- WHAT YOU HAVE TO DO:
The answer must consist solely of the lines from the one containing "R6: 1.5k (SDA, VCC) -> 3.9k (SDA, VCC)" through the last line of the records below, repeated exactly, with all pictures omitted.

Content revision data
++++++++++

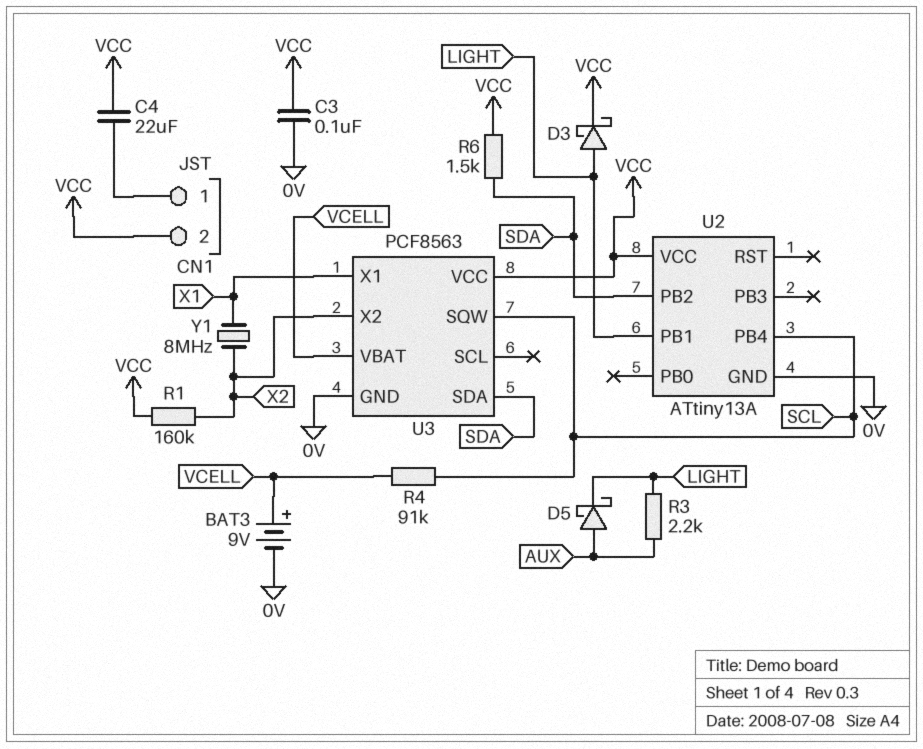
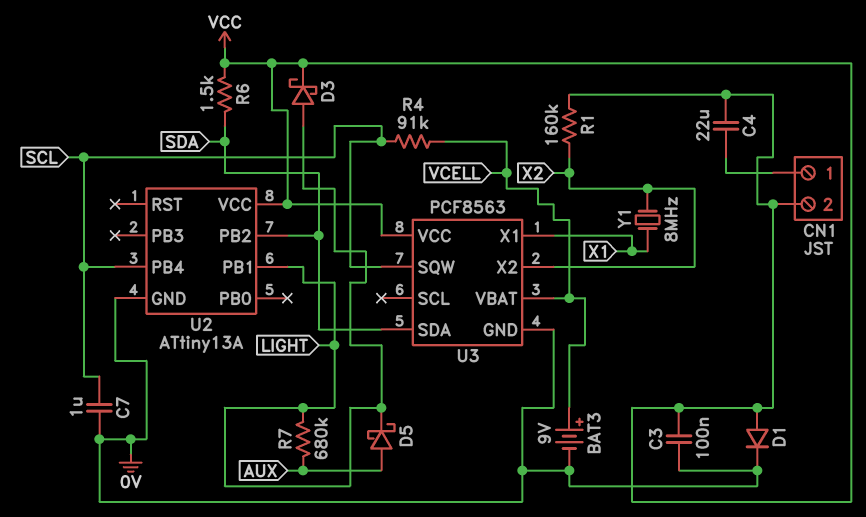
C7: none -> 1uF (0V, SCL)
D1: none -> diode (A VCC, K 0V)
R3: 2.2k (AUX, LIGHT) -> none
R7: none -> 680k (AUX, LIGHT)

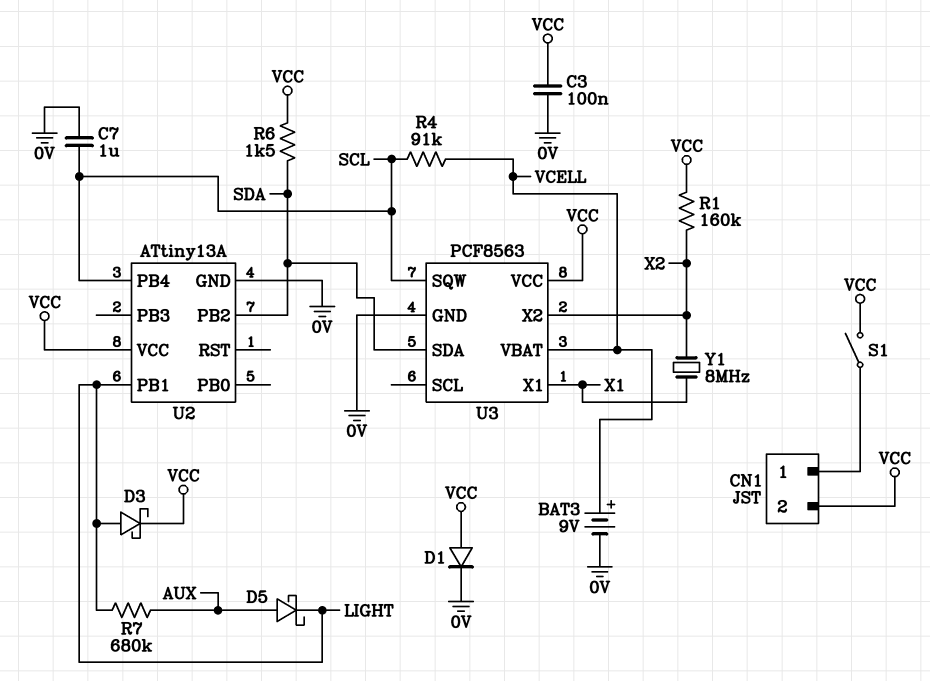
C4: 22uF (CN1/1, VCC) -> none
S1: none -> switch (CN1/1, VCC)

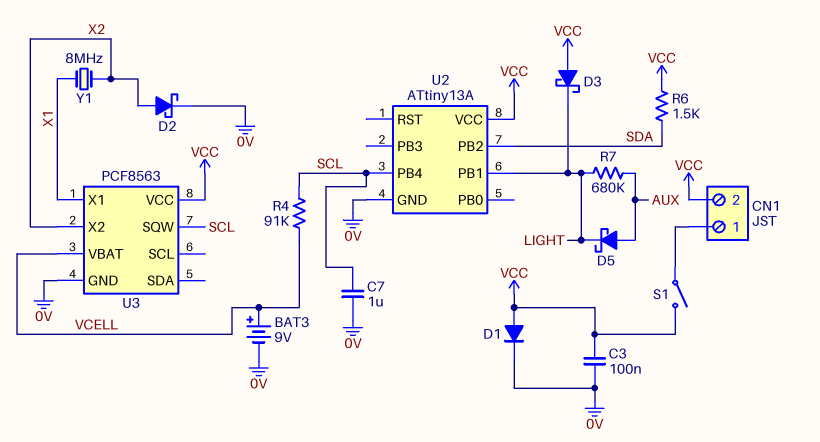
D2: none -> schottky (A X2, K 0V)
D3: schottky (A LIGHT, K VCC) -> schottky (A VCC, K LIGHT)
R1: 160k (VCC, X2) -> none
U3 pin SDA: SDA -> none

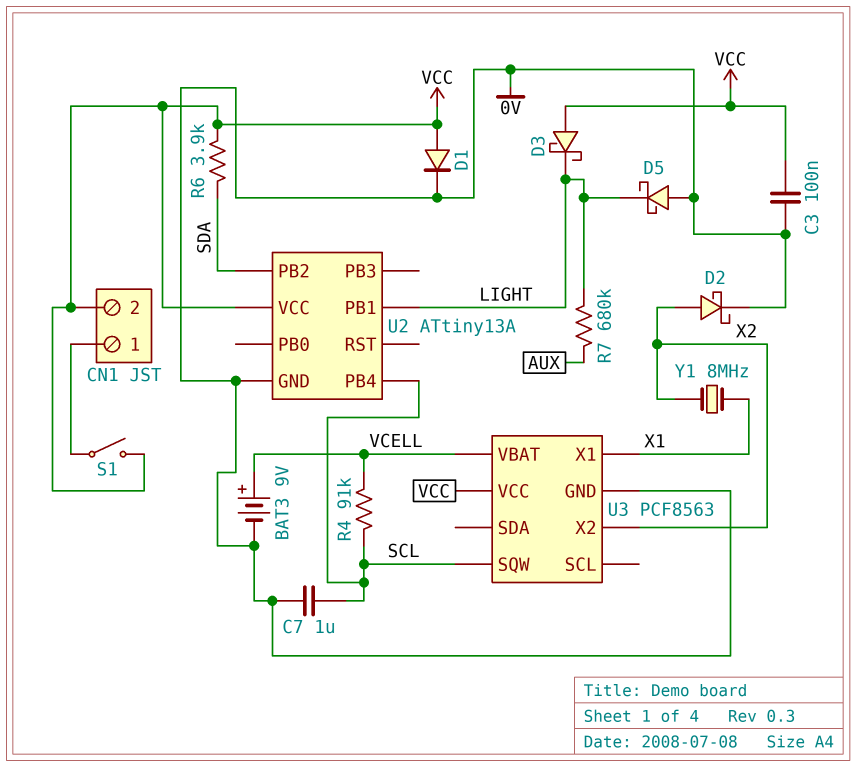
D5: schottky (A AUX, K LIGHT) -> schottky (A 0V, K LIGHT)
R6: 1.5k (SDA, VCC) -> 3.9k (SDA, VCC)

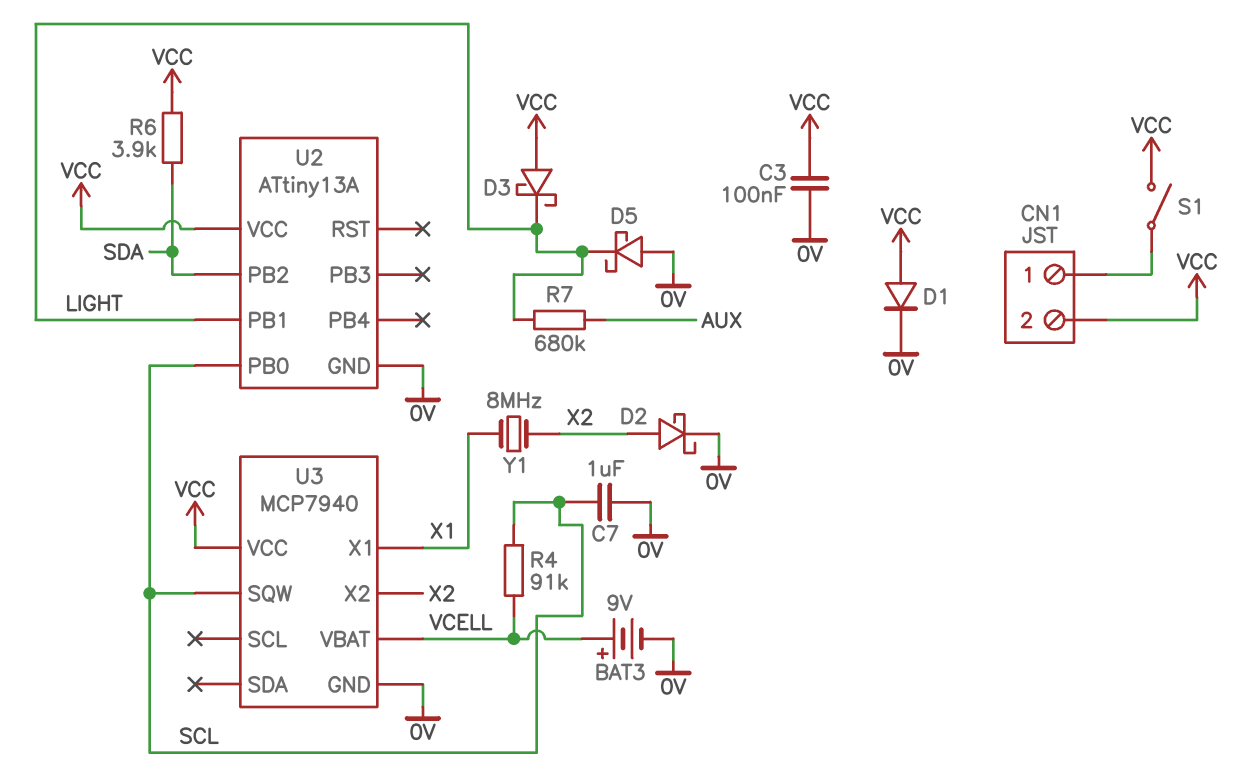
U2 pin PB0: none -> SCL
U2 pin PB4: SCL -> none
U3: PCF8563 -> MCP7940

++++++++++

- OUTPUT FOR THIS EXERCISE:
R6: 1.5k (SDA, VCC) -> 3.9k (SDA, VCC)

U2 pin PB0: none -> SCL
U2 pin PB4: SCL -> none
U3: PCF8563 -> MCP7940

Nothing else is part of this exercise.